WHAT TO DO >> Restate exactly, and only, the lines spanning from the one with "U201 pin GND: AGND -> none" to the end of the records below.

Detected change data
· · ·

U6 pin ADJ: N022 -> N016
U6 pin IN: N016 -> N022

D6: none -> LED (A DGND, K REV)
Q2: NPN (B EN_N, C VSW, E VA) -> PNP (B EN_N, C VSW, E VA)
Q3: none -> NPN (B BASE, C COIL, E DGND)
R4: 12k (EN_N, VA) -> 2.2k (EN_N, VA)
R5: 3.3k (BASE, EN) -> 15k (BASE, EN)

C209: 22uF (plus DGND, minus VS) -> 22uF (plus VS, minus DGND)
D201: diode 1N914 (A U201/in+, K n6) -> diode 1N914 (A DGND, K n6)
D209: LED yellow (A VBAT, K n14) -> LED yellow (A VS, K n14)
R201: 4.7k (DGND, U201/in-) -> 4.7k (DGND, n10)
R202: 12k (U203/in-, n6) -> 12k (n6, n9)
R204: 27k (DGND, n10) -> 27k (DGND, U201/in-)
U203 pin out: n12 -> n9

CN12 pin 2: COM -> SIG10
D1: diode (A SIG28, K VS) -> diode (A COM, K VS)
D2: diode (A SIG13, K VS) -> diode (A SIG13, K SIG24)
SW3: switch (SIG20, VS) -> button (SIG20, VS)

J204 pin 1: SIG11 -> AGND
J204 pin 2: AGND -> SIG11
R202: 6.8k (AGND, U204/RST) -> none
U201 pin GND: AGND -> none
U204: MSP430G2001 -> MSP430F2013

· · ·

EXERCISE ANSWER >>
U201 pin GND: AGND -> none
U204: MSP430G2001 -> MSP430F2013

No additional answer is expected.